=== Exercise requirements ===
Write out exactly the lines from the one with "Clock: [145,131,490,303] ->" through the last line of the data below, but not the pictures.
::: Working data :::
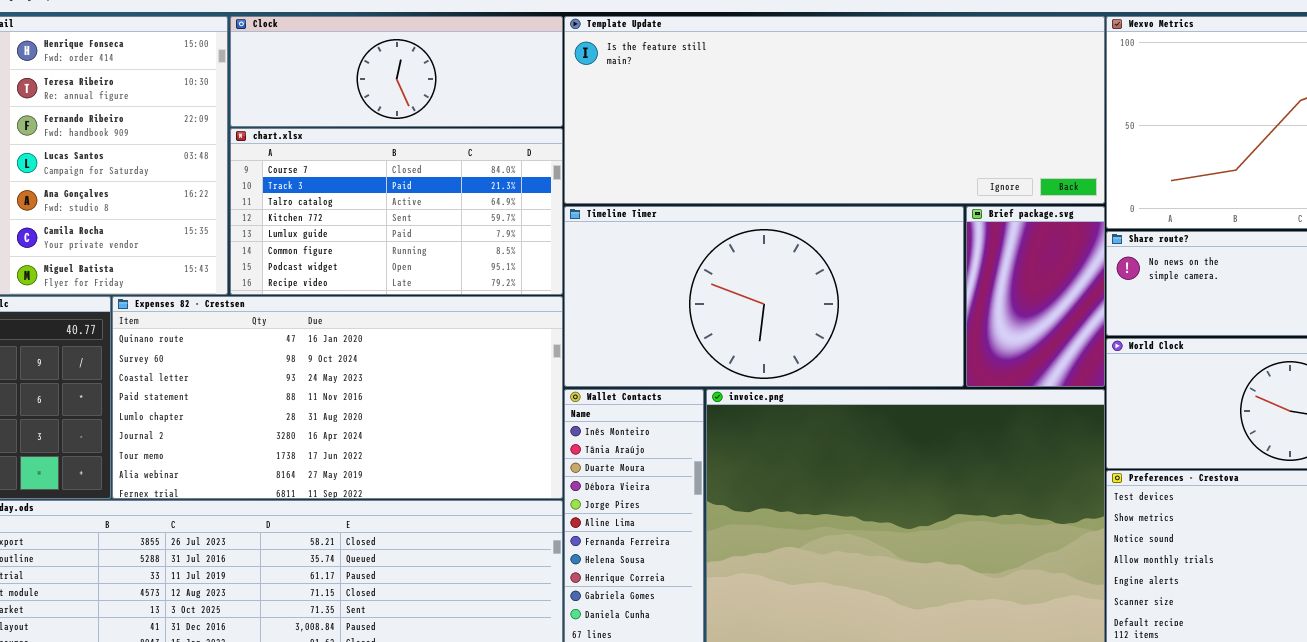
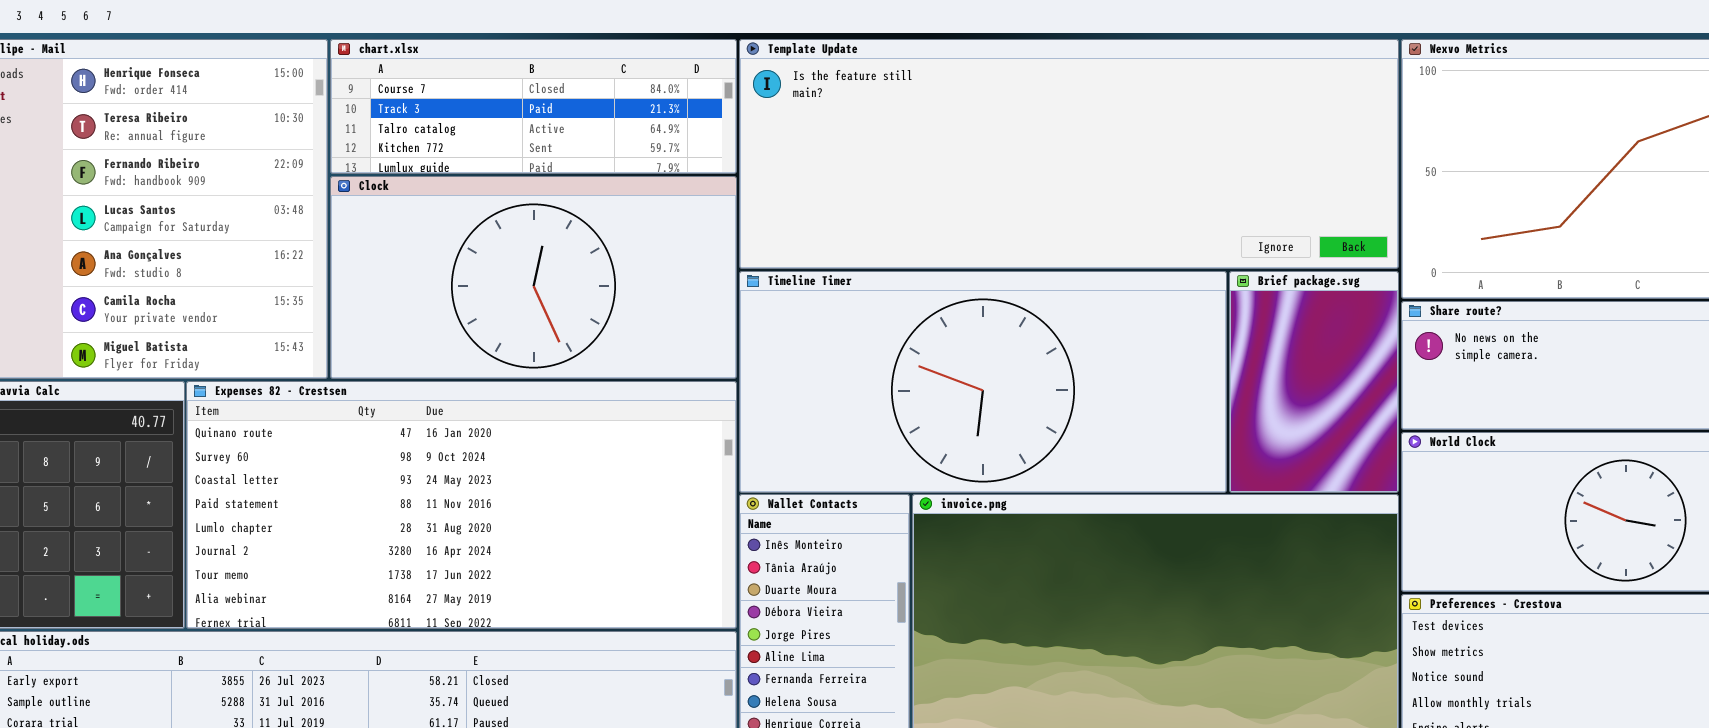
Clock: [230,16,563,127] -> [330,176,737,379], moved, resized
chart.xlsx: [230,128,563,295] -> [330,39,737,174], moved, resized

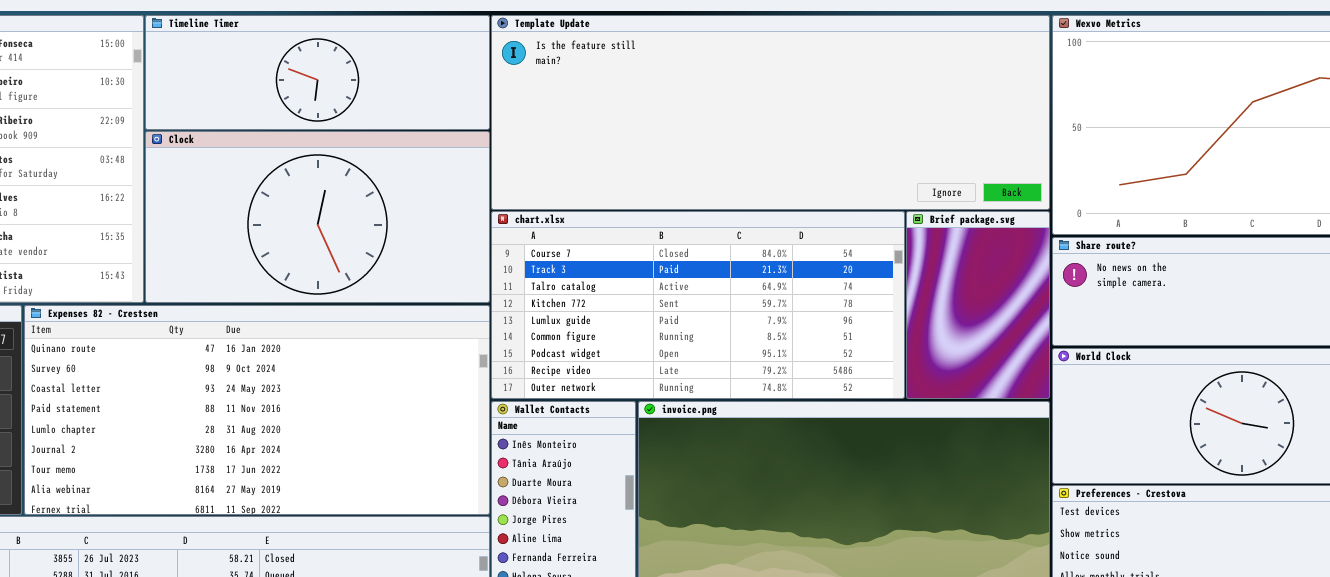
chart.xlsx: [330,39,737,174] -> [491,211,905,399], moved, resized
Timeline Timer: [739,271,1227,493] -> [145,15,490,130], moved, resized

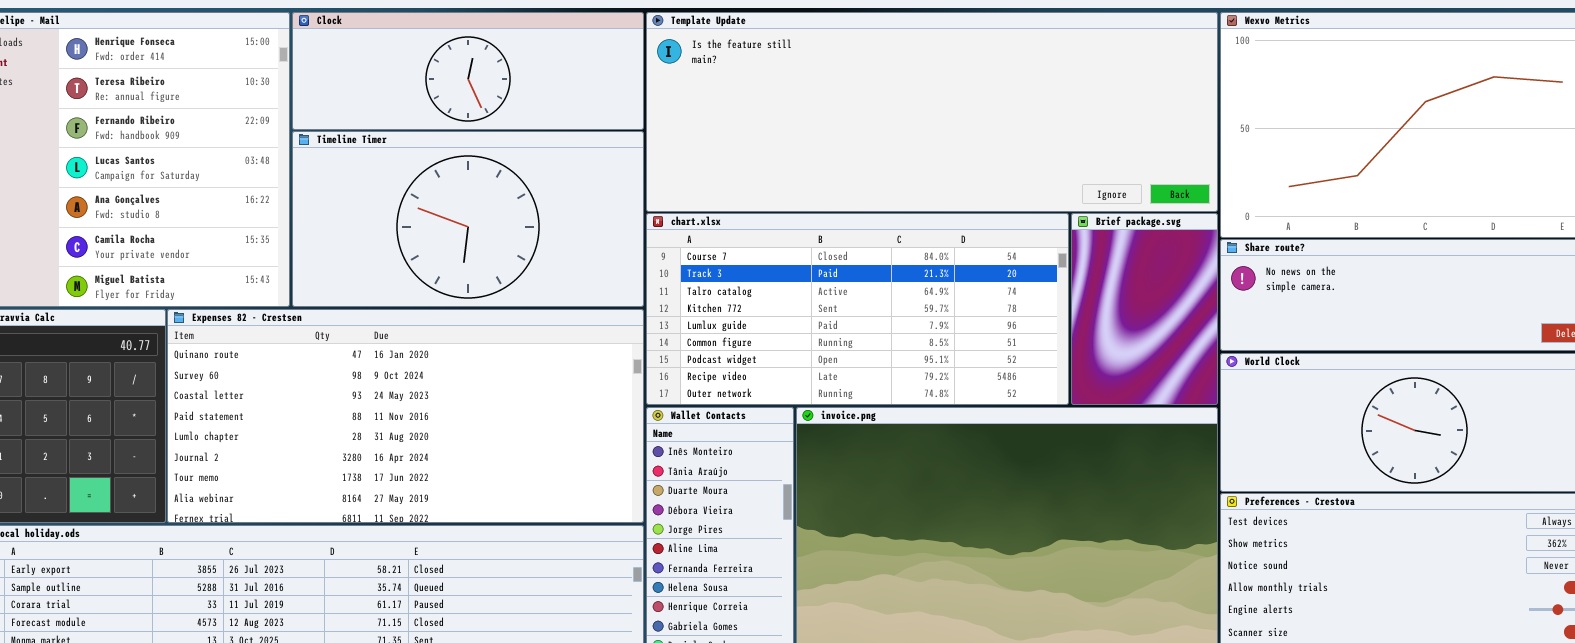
Timeline Timer: [145,15,490,130] -> [292,131,644,307], moved, resized
Clock: [145,131,490,303] -> [292,12,644,130], moved, resized

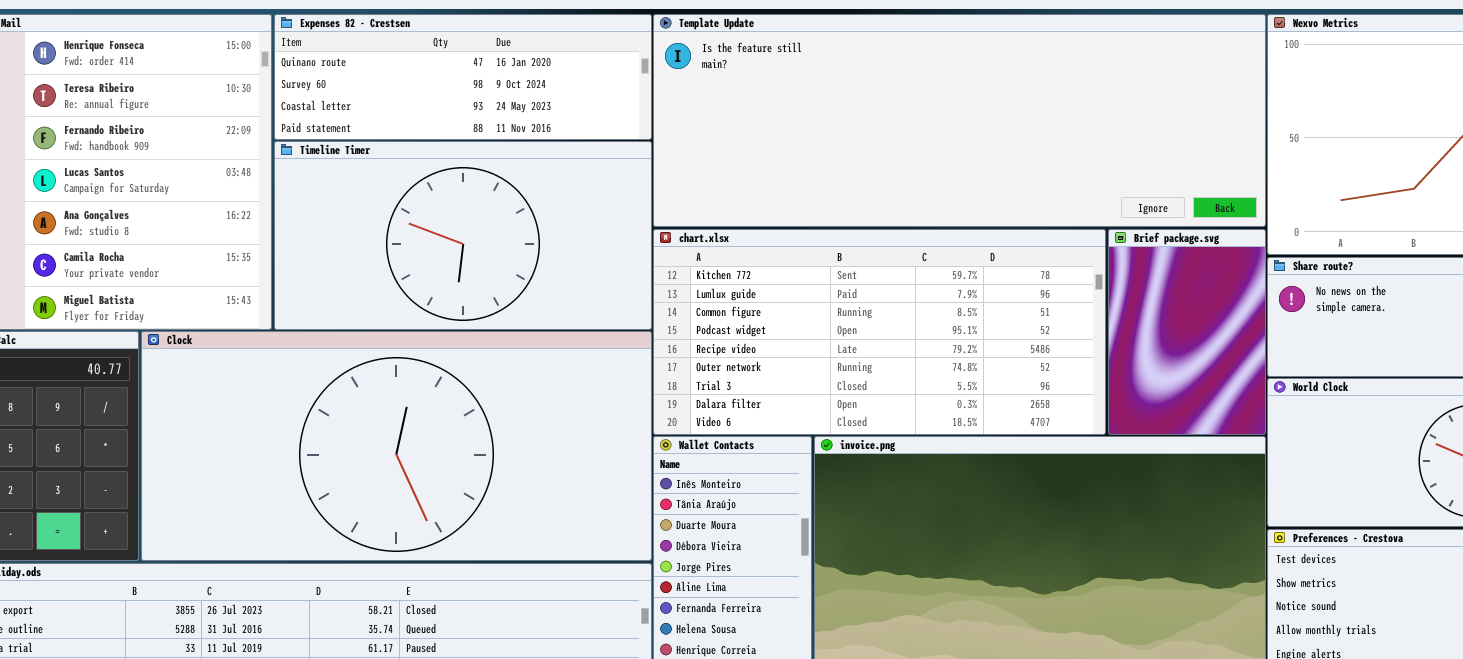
Clock: [292,12,644,130] -> [141,331,652,561], moved, resized
chart.xlsx: [646,213,1069,405] -> [653,229,1106,435], scrolled down 3 rows
Expenses 82 - Crestsen: [167,309,644,523] -> [274,14,652,140], moved, resized

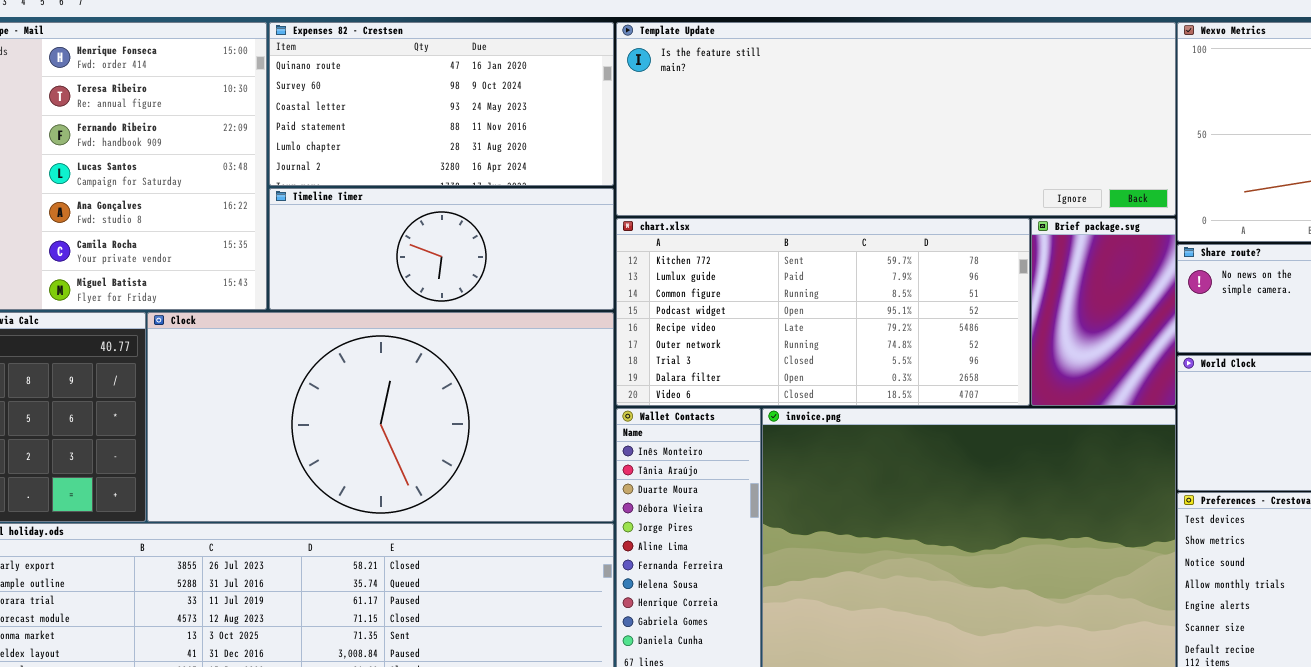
Expenses 82 - Crestsen: [274,14,652,140] -> [269,22,614,186], resized
Timeline Timer: [274,141,652,330] -> [269,188,614,310], resized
:::
=== Solved problem ===
Clock: [145,131,490,303] -> [292,12,644,130], moved, resized

Clock: [292,12,644,130] -> [141,331,652,561], moved, resized
chart.xlsx: [646,213,1069,405] -> [653,229,1106,435], scrolled down 3 rows
Expenses 82 - Crestsen: [167,309,644,523] -> [274,14,652,140], moved, resized

Expenses 82 - Crestsen: [274,14,652,140] -> [269,22,614,186], resized
Timeline Timer: [274,141,652,330] -> [269,188,614,310], resized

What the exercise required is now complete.